-- What this task involves --
Every line from the first one in the listing down to the line with "D2: zener 18V" should be restated word for word.

-- Data provided --
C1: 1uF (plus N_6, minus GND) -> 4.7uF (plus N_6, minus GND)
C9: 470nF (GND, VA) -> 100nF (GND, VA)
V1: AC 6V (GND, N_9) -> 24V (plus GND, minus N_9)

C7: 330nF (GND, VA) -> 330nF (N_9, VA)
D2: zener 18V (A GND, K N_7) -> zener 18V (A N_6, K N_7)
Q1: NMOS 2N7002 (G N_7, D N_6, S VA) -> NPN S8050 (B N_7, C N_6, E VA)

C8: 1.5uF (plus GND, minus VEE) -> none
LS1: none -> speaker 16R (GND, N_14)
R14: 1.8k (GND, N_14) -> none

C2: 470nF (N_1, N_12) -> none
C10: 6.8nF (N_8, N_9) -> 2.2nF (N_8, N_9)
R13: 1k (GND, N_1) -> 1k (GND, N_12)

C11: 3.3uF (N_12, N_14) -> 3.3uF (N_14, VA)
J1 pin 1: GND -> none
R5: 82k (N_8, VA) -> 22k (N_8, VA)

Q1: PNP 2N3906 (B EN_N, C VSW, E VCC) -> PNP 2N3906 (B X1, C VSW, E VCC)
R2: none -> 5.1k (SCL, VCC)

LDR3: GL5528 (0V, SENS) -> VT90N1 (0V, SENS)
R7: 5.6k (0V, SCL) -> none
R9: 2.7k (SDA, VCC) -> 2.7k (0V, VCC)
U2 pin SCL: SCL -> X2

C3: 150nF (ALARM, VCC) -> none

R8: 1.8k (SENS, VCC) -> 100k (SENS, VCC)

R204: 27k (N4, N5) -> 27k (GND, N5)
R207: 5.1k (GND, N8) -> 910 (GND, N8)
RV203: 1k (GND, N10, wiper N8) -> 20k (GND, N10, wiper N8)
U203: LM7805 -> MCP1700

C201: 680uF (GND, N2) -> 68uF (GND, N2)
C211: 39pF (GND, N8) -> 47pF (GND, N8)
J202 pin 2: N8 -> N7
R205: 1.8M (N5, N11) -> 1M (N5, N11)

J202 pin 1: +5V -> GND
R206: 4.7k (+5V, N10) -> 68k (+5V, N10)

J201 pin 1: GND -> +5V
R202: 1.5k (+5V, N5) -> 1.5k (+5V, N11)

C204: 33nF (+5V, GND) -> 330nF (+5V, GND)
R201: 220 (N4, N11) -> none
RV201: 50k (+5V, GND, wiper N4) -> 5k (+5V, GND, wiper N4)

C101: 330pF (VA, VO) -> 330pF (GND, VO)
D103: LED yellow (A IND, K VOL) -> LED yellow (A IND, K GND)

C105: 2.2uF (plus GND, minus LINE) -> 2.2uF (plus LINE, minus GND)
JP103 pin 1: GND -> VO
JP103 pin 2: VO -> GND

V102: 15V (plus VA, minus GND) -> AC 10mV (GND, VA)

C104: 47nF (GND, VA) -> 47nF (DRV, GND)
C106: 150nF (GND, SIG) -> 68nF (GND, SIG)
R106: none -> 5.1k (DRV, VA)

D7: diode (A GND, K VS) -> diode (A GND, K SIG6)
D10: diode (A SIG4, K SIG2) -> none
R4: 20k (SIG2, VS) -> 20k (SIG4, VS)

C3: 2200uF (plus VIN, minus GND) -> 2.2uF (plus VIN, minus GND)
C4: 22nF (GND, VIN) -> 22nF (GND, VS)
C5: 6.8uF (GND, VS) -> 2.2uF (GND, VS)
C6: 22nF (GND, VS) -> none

-- Solution to this task --
C1: 1uF (plus N_6, minus GND) -> 4.7uF (plus N_6, minus GND)
C9: 470nF (GND, VA) -> 100nF (GND, VA)
V1: AC 6V (GND, N_9) -> 24V (plus GND, minus N_9)

C7: 330nF (GND, VA) -> 330nF (N_9, VA)
D2: zener 18V (A GND, K N_7) -> zener 18V (A N_6, K N_7)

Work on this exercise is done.